DATA FOR ANALYSIS:
--
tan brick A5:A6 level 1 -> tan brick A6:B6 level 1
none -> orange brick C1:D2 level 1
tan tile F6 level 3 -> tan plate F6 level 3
--
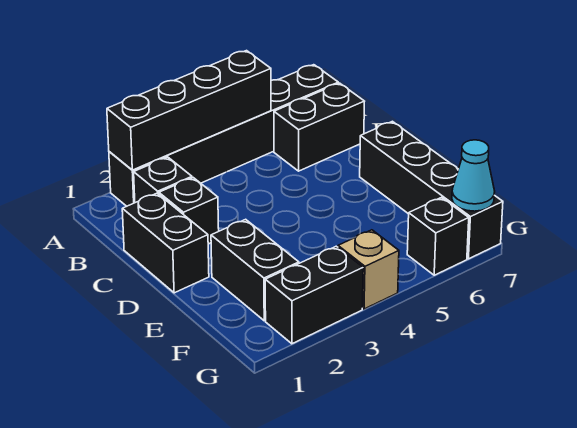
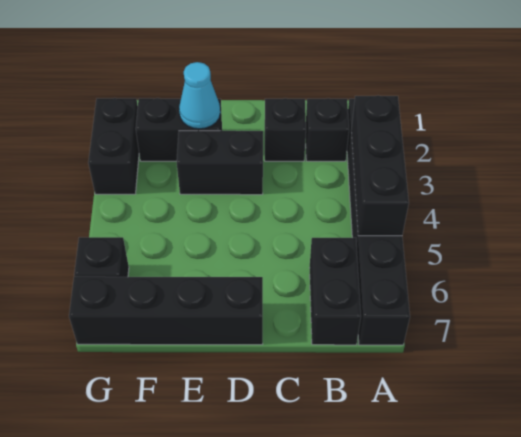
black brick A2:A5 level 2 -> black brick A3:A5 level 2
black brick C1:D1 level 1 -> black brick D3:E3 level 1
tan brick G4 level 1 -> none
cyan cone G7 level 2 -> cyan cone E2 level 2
--
REQUIREMENT: Lines containing the word "brick" are to be pulled from the records and copied.

ANSWER SECTION:
tan brick A5:A6 level 1 -> tan brick A6:B6 level 1
none -> orange brick C1:D2 level 1
black brick A2:A5 level 2 -> black brick A3:A5 level 2
black brick C1:D1 level 1 -> black brick D3:E3 level 1
tan brick G4 level 1 -> none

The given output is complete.